##### EXTRACTED DATA
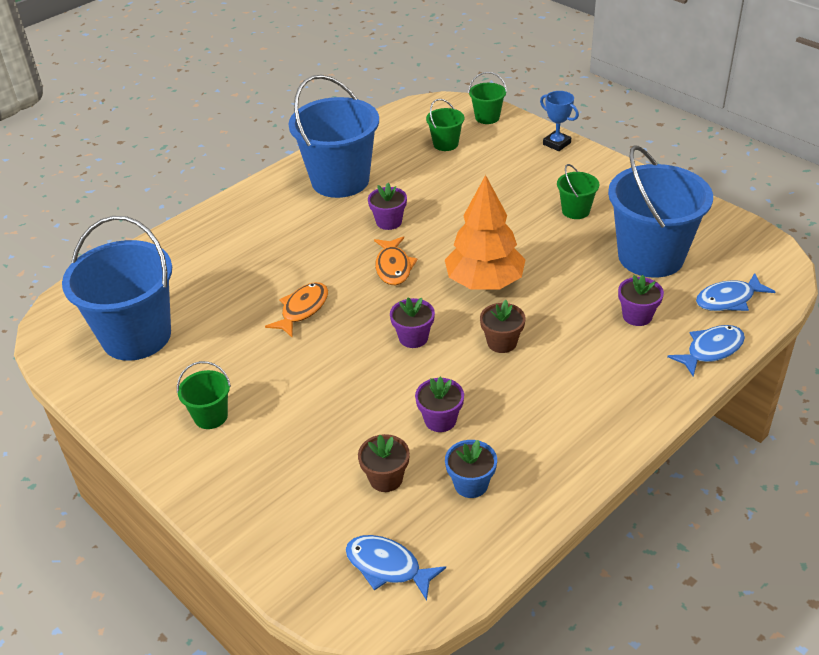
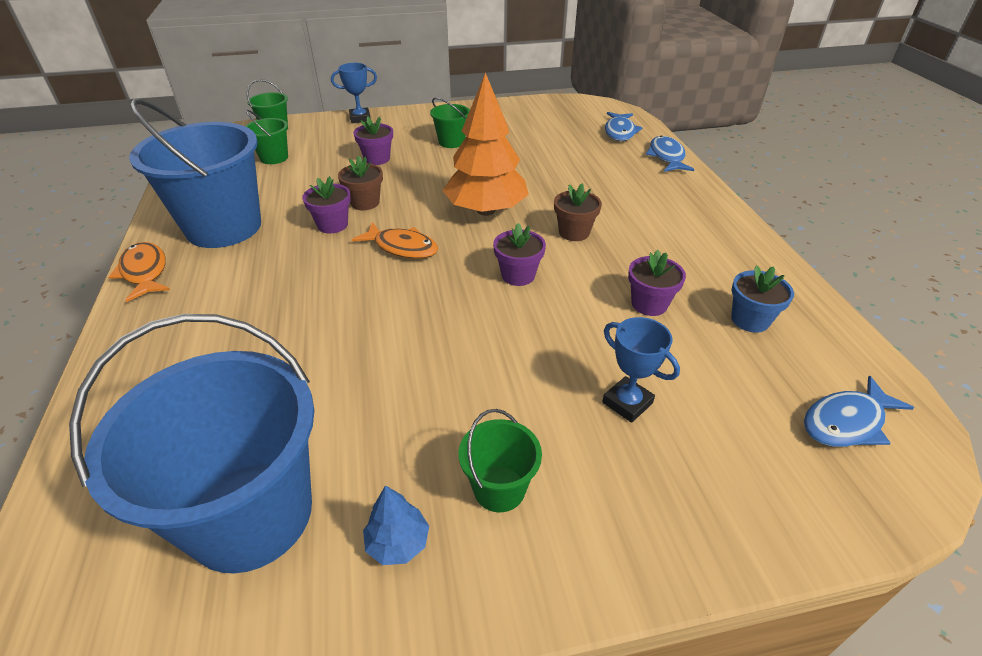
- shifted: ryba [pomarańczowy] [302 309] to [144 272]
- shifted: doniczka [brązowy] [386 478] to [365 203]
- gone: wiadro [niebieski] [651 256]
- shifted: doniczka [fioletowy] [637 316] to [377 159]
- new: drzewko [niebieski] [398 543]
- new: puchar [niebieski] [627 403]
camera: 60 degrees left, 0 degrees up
##########
TASK:
How many lines in the listing above include the word "niebieski"? Respond with the number and nothing else.

ANSWER SECTION:
3